DIRECTIONS FOR THIS TASK: Render the entries from the line with "Fullback (143, 134)" to the line with "Find where the" as a Markdown table with the columns Row and Line. Number each row and leave out blank lines.

● ● ●

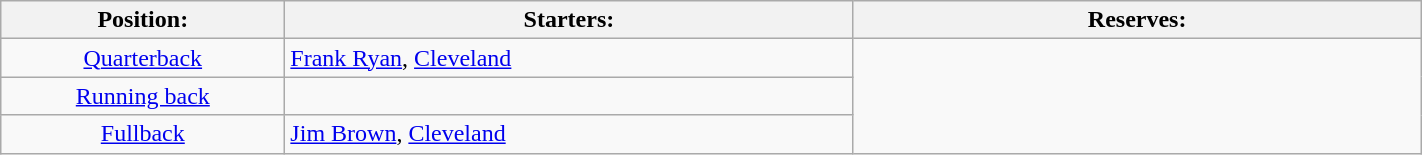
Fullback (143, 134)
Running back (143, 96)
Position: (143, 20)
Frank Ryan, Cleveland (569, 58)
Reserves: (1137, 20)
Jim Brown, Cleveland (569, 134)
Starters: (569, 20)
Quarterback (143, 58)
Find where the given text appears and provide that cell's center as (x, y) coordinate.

● ● ●

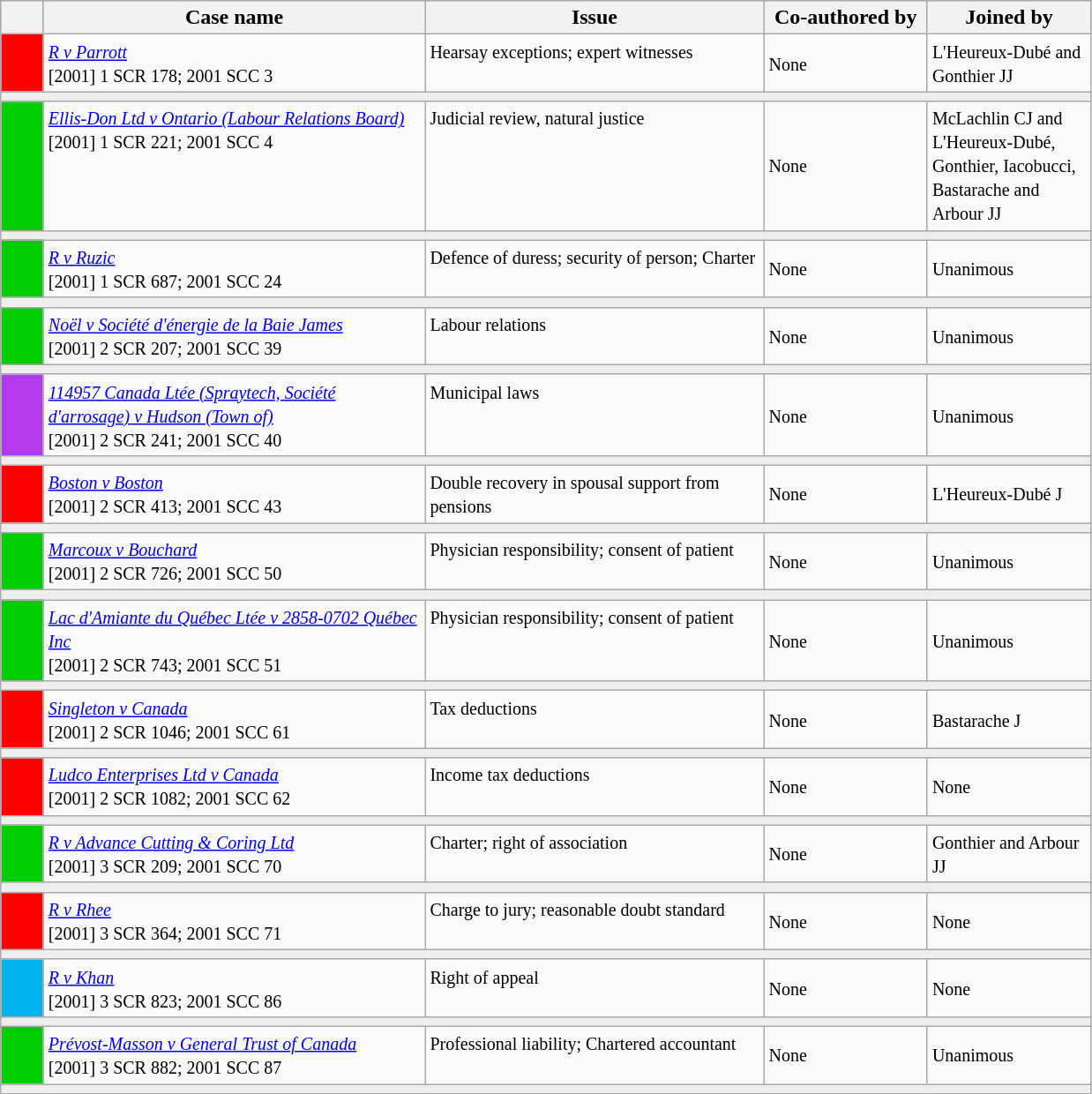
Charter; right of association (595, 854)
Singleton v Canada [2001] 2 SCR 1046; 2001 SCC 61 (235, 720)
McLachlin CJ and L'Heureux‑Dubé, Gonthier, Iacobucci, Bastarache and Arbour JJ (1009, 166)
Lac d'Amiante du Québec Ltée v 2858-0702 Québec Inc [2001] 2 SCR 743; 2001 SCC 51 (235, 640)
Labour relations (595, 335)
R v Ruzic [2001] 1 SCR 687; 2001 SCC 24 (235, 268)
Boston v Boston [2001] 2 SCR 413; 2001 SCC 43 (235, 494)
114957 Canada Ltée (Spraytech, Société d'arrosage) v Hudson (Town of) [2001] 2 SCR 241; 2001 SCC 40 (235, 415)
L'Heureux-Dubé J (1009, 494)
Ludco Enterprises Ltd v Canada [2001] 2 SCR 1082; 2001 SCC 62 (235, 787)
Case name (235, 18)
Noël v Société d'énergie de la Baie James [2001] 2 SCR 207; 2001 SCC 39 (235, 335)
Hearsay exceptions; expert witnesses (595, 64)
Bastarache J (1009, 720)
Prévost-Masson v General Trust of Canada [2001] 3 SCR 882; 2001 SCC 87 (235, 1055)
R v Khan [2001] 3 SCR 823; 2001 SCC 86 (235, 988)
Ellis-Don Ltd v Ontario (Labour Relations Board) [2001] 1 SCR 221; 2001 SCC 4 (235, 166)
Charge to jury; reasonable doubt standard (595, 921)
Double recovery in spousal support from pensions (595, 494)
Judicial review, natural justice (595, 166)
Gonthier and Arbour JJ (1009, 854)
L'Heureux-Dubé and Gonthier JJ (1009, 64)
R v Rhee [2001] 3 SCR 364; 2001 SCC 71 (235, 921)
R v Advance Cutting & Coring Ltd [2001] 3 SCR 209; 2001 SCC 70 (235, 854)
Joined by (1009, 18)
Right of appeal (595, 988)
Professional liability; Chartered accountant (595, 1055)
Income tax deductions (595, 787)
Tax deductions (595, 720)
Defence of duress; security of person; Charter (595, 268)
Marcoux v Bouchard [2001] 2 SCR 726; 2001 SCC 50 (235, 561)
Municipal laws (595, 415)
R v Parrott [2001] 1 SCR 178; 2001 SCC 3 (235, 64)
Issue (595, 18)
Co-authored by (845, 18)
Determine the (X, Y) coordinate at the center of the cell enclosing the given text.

● ● ●

TASK OUTPUT:
| Row | Line |
|---|---|
| 1 | Fullback (143, 134) |
| 2 | Running back (143, 96) |
| 3 | Position: (143, 20) |
| 4 | Frank Ryan, Cleveland (569, 58) |
| 5 | Reserves: (1137, 20) |
| 6 | Jim Brown, Cleveland (569, 134) |
| 7 | Starters: (569, 20) |
| 8 | Quarterback (143, 58) |
| 9 | Find where the given text appears and provide that cell's center as (x, y) coordinate. |